Task = Repeat the listing exactly as given, omitting every image.

Records to use =

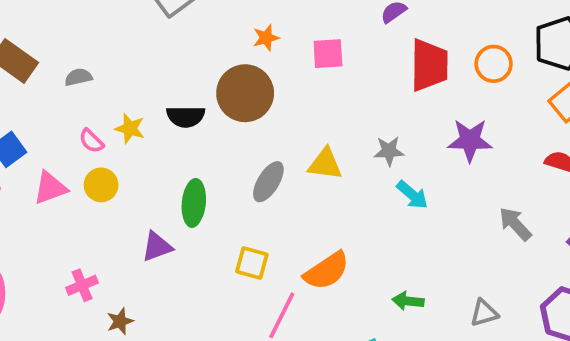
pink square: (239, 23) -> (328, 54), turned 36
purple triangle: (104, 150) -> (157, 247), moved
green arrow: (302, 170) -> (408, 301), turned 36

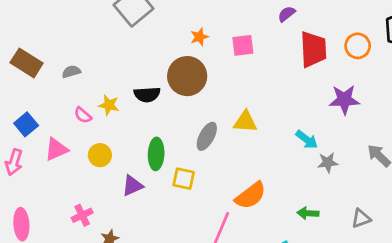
gray star: (389, 151) -> (328, 163), moved
yellow circle: (101, 185) -> (100, 155), moved
yellow square: (252, 263) -> (184, 179), moved

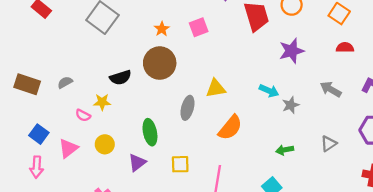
black semicircle: (147, 95) -> (120, 78), moved
yellow square: (184, 179) -> (180, 164), moved
orange semicircle: (250, 196) -> (230, 128), moved

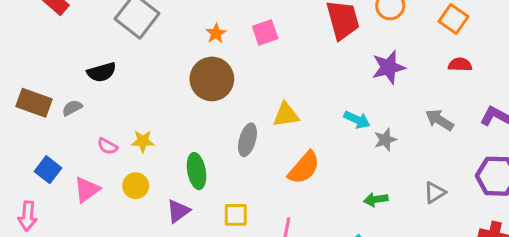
black semicircle: (120, 78) -> (102, 72), moved
gray semicircle: (65, 82) -> (72, 108), moved
yellow star: (102, 102) -> (143, 141), moved
pink arrow: (37, 167) -> (28, 216), moved

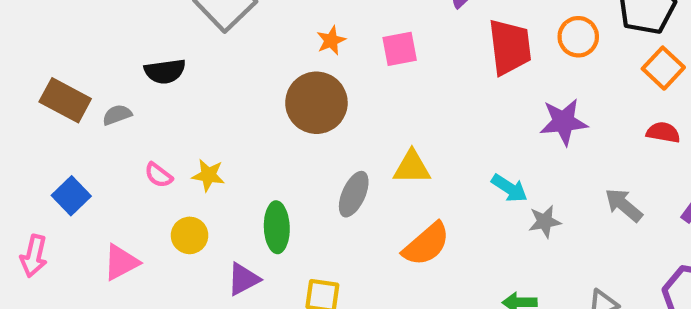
pink triangle: (87, 190) -> (121, 262), moved

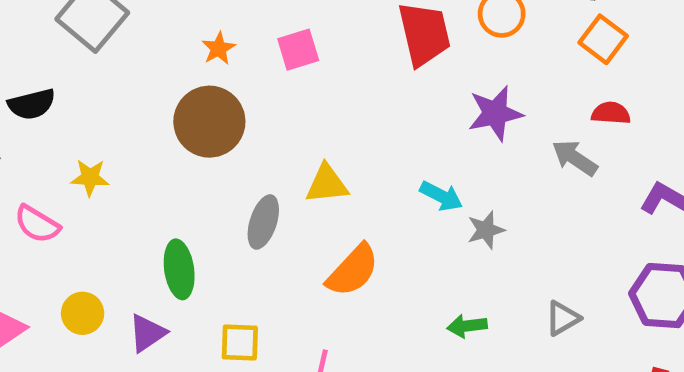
pink semicircle: (158, 175) -> (37, 224), size x1.4
yellow star: (208, 175) -> (90, 178), moved
gray arrow: (624, 205) -> (575, 158), moved
yellow circle: (190, 235) -> (83, 313), moved

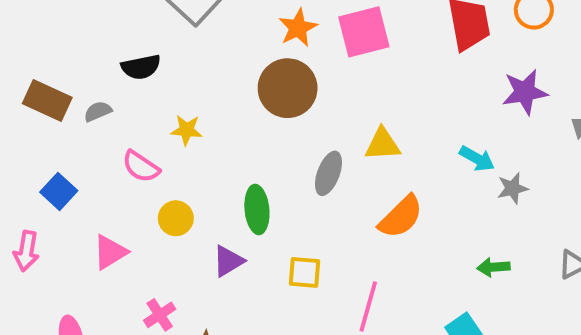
orange star: (219, 48) -> (298, 28), size x1.4
pink square: (298, 50) -> (364, 32), size x1.5
yellow circle: (83, 313) -> (176, 218), moved

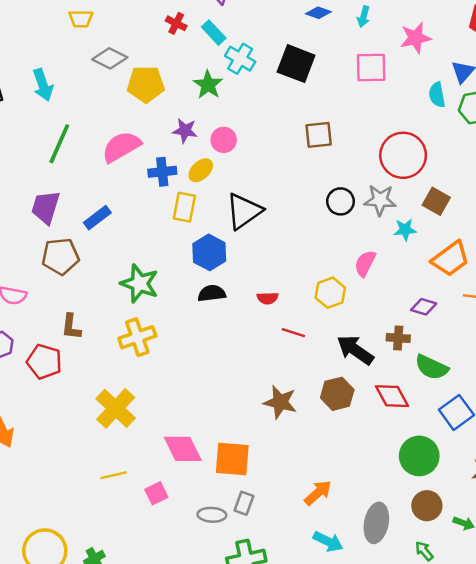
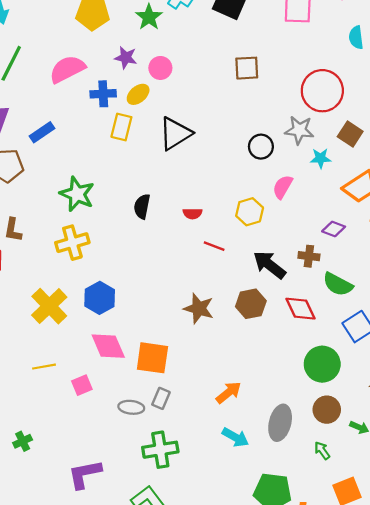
black circle: (340, 201) -> (261, 147), moved
blue hexagon: (209, 252) -> (100, 298), moved
black semicircle: (212, 293) -> (142, 206), turned -75

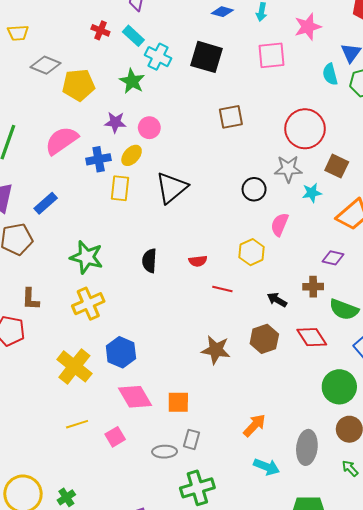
black arrow: (269, 265) -> (277, 300), size x0.6
orange square: (152, 358) -> (178, 402), size x0.7

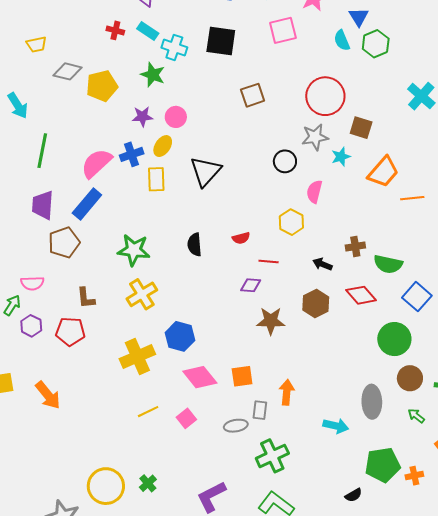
pink semicircle: (62, 140) -> (96, 163), moved
blue rectangle: (46, 203) -> (87, 204), size x1.4
purple diamond: (333, 258) -> (251, 285), moved
yellow cross: (74, 366) -> (137, 357), turned 36
orange arrow: (254, 425) -> (287, 392), moved, turned -30

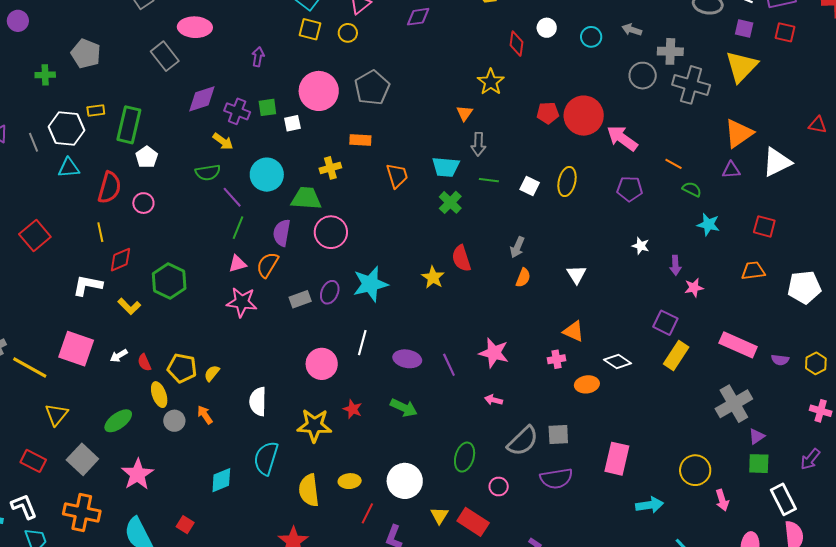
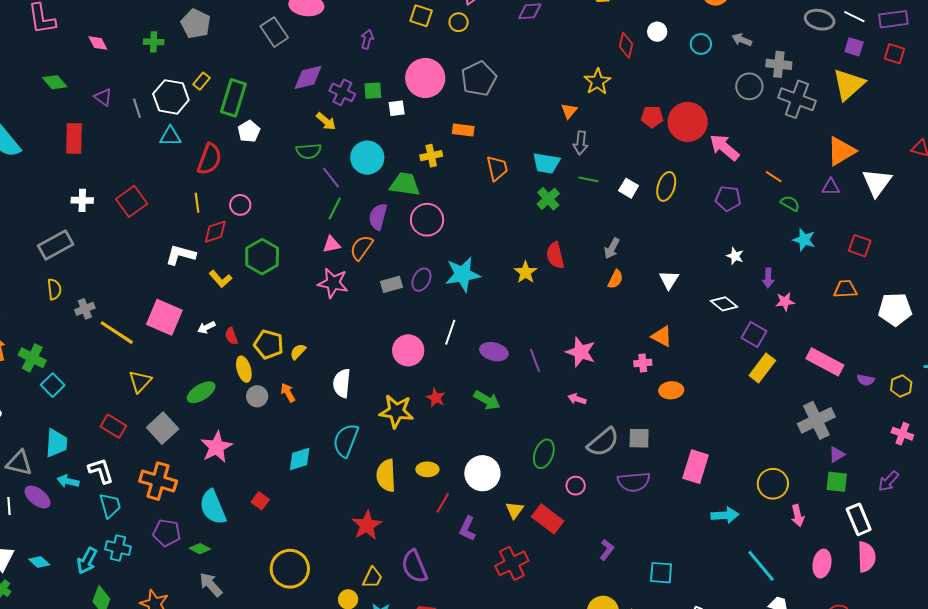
yellow rectangle: (96, 110) -> (201, 81), turned -48
white triangle: (777, 162) -> (877, 183), turned -32
pink circle: (143, 203) -> (240, 205), moved
white diamond: (618, 361) -> (724, 304), moved

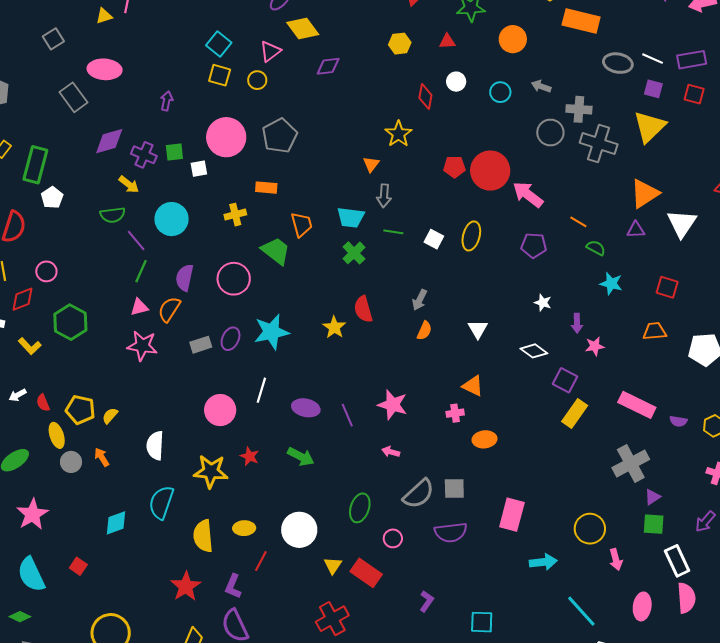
green trapezoid: (405, 184) -> (276, 251), moved, turned 32
purple L-shape: (467, 529) -> (233, 586), moved

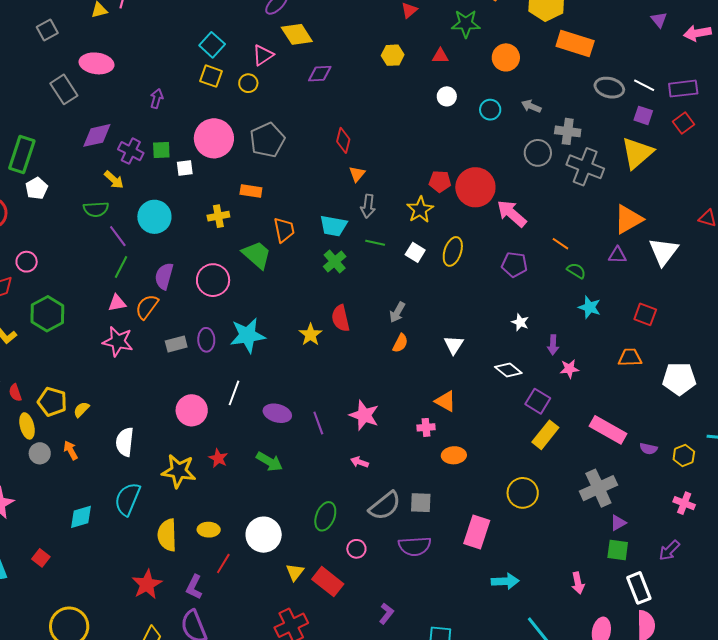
red square: (694, 94) -> (684, 123), turned 35
red diamond: (425, 96) -> (343, 140), moved
yellow star: (398, 134) -> (420, 210), moved
purple ellipse: (231, 339) -> (206, 340), turned -30
yellow circle: (590, 529) -> (523, 493), moved

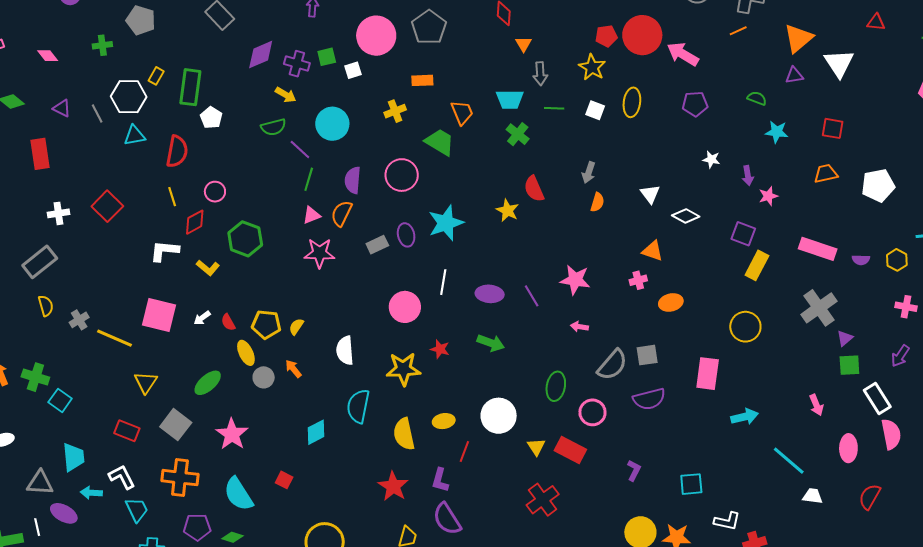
orange line: (560, 244) -> (738, 31), moved, turned -48
white diamond: (508, 370) -> (686, 216), moved
pink circle: (356, 549) -> (592, 412), size x1.4

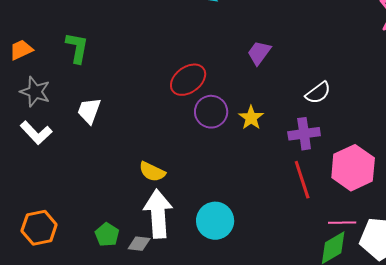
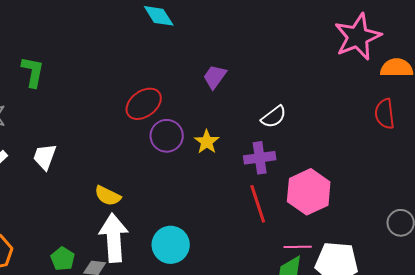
white trapezoid: (89, 111) -> (45, 157), moved

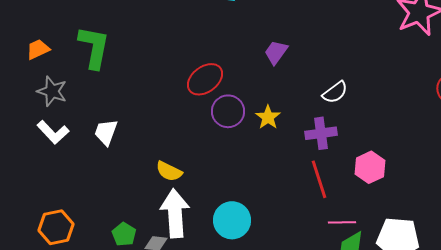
green L-shape: (33, 72) -> (94, 47), size x1.4
pink hexagon: (309, 192) -> (370, 167), size x0.7
pink line: (298, 247) -> (342, 222), moved

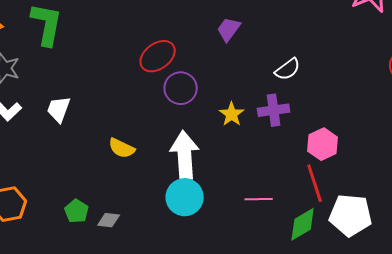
yellow star: (268, 117) -> (232, 114), moved
red line: (319, 179) -> (315, 183), moved
white arrow: (175, 213) -> (185, 155), moved
pink line: (342, 222) -> (259, 199), moved

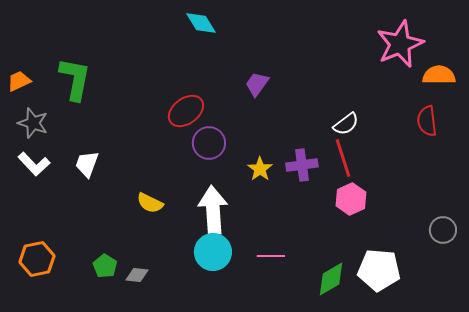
white semicircle: (288, 69) -> (346, 124), moved
red line: (315, 183) -> (343, 158), moved
pink line: (259, 199) -> (271, 256), moved

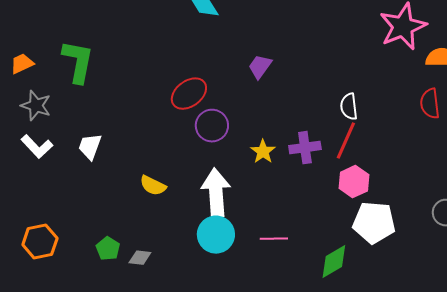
white semicircle: (346, 124) -> (349, 107), turned 120
red line: (343, 158) -> (346, 141), turned 42
white pentagon: (379, 270) -> (374, 223), moved

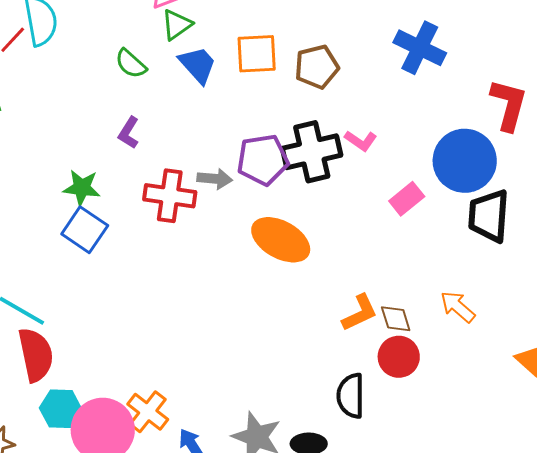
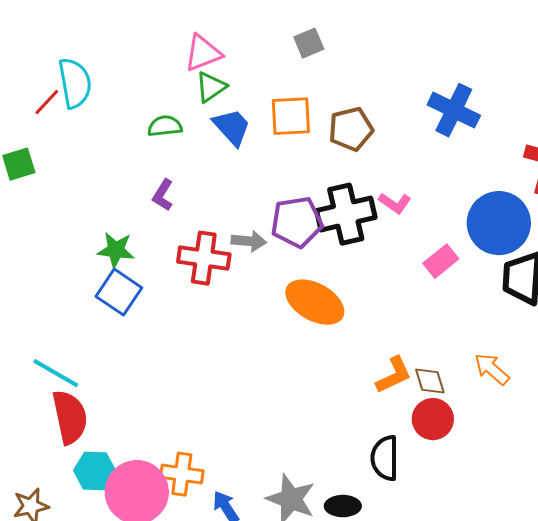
green semicircle: (131, 64) -> (165, 126), turned 132
orange cross: (148, 412) -> (182, 474), turned -30

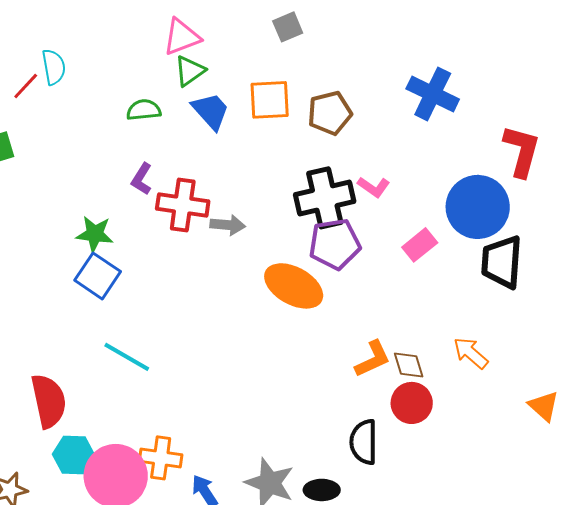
cyan semicircle: (75, 83) -> (54, 67), size x0.7
purple pentagon: (297, 222) -> (335, 244), moved
red cross: (204, 258) -> (183, 205), moved
cyan line: (56, 373) -> (127, 357), moved

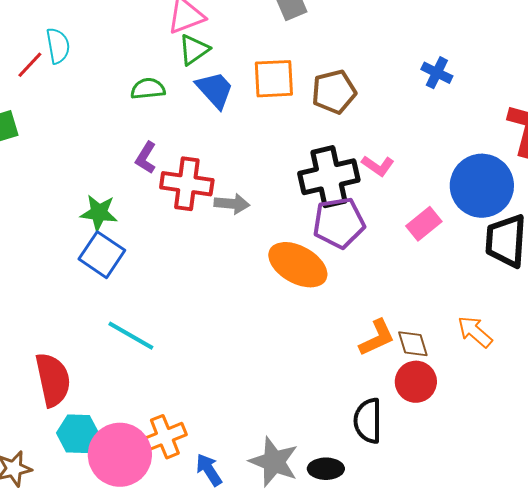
blue cross: (433, 94) -> (437, 73), size x0.6
orange cross: (161, 458) -> (165, 437), turned -30

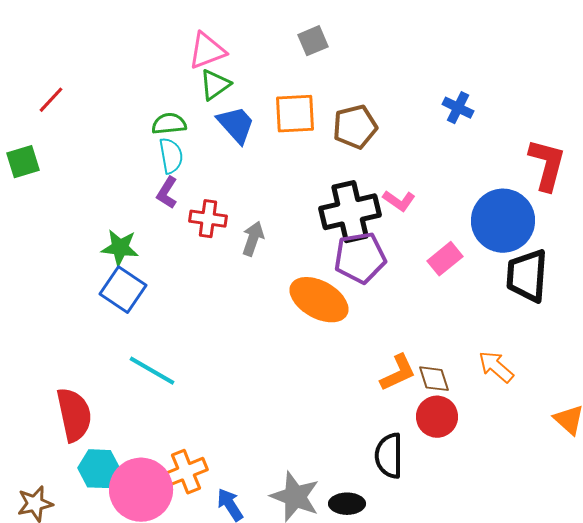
cyan semicircle: (58, 46) -> (171, 156), moved
red cross: (187, 184) -> (208, 219), size x0.7
gray arrow: (232, 204) -> (253, 239), turned -76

Answer space =
pink square: (239, 23) -> (328, 54), turned 36
purple triangle: (104, 150) -> (157, 247), moved
green arrow: (302, 170) -> (408, 301), turned 36

gray star: (389, 151) -> (328, 163), moved
yellow circle: (101, 185) -> (100, 155), moved
yellow square: (252, 263) -> (184, 179), moved

black semicircle: (147, 95) -> (120, 78), moved
yellow square: (184, 179) -> (180, 164), moved
orange semicircle: (250, 196) -> (230, 128), moved

black semicircle: (120, 78) -> (102, 72), moved
gray semicircle: (65, 82) -> (72, 108), moved
yellow star: (102, 102) -> (143, 141), moved
pink arrow: (37, 167) -> (28, 216), moved

pink triangle: (87, 190) -> (121, 262), moved

pink semicircle: (158, 175) -> (37, 224), size x1.4
yellow star: (208, 175) -> (90, 178), moved
gray arrow: (624, 205) -> (575, 158), moved
yellow circle: (190, 235) -> (83, 313), moved

orange star: (219, 48) -> (298, 28), size x1.4
pink square: (298, 50) -> (364, 32), size x1.5
yellow circle: (83, 313) -> (176, 218), moved

black circle: (340, 201) -> (261, 147), moved
blue hexagon: (209, 252) -> (100, 298), moved
black semicircle: (212, 293) -> (142, 206), turned -75

black arrow: (269, 265) -> (277, 300), size x0.6
orange square: (152, 358) -> (178, 402), size x0.7

pink semicircle: (62, 140) -> (96, 163), moved
blue rectangle: (46, 203) -> (87, 204), size x1.4
purple diamond: (333, 258) -> (251, 285), moved
yellow cross: (74, 366) -> (137, 357), turned 36
orange arrow: (254, 425) -> (287, 392), moved, turned -30

yellow rectangle: (96, 110) -> (201, 81), turned -48
white triangle: (777, 162) -> (877, 183), turned -32
pink circle: (143, 203) -> (240, 205), moved
white diamond: (618, 361) -> (724, 304), moved

green trapezoid: (405, 184) -> (276, 251), moved, turned 32
purple L-shape: (467, 529) -> (233, 586), moved

red square: (694, 94) -> (684, 123), turned 35
red diamond: (425, 96) -> (343, 140), moved
yellow star: (398, 134) -> (420, 210), moved
purple ellipse: (231, 339) -> (206, 340), turned -30
yellow circle: (590, 529) -> (523, 493), moved

orange line: (560, 244) -> (738, 31), moved, turned -48
white diamond: (508, 370) -> (686, 216), moved
pink circle: (356, 549) -> (592, 412), size x1.4

white trapezoid: (89, 111) -> (45, 157), moved

green L-shape: (33, 72) -> (94, 47), size x1.4
pink hexagon: (309, 192) -> (370, 167), size x0.7
pink line: (298, 247) -> (342, 222), moved

yellow star: (268, 117) -> (232, 114), moved
red line: (319, 179) -> (315, 183), moved
white arrow: (175, 213) -> (185, 155), moved
pink line: (342, 222) -> (259, 199), moved

white semicircle: (288, 69) -> (346, 124), moved
red line: (315, 183) -> (343, 158), moved
pink line: (259, 199) -> (271, 256), moved

white semicircle: (346, 124) -> (349, 107), turned 120
red line: (343, 158) -> (346, 141), turned 42
white pentagon: (379, 270) -> (374, 223), moved

green semicircle: (131, 64) -> (165, 126), turned 132
orange cross: (148, 412) -> (182, 474), turned -30

cyan semicircle: (75, 83) -> (54, 67), size x0.7
purple pentagon: (297, 222) -> (335, 244), moved
red cross: (204, 258) -> (183, 205), moved
cyan line: (56, 373) -> (127, 357), moved

blue cross: (433, 94) -> (437, 73), size x0.6
orange cross: (161, 458) -> (165, 437), turned -30

cyan semicircle: (58, 46) -> (171, 156), moved
red cross: (187, 184) -> (208, 219), size x0.7
gray arrow: (232, 204) -> (253, 239), turned -76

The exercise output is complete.